- Your assignment: Write the data out again exactly, with every picture removed.

- Dataset section:

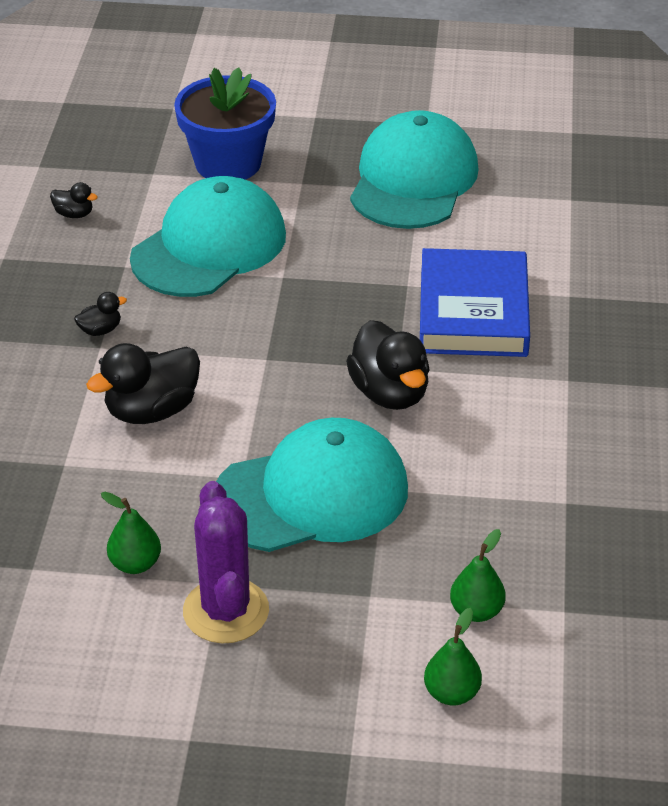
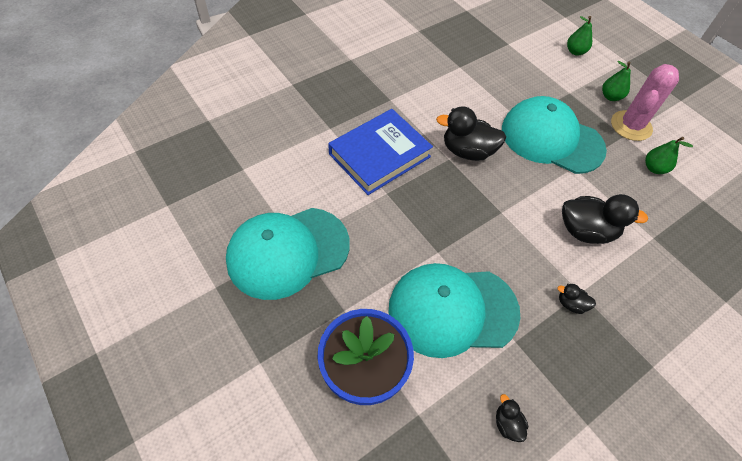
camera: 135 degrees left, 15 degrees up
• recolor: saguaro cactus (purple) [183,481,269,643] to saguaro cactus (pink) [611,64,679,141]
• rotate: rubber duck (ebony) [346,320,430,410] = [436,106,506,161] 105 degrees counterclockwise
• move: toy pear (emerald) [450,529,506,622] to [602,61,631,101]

- Solution for this problem:
camera: 135 degrees left, 15 degrees up
• recolor: saguaro cactus (purple) [183,481,269,643] to saguaro cactus (pink) [611,64,679,141]
• rotate: rubber duck (ebony) [346,320,430,410] = [436,106,506,161] 105 degrees counterclockwise
• move: toy pear (emerald) [450,529,506,622] to [602,61,631,101]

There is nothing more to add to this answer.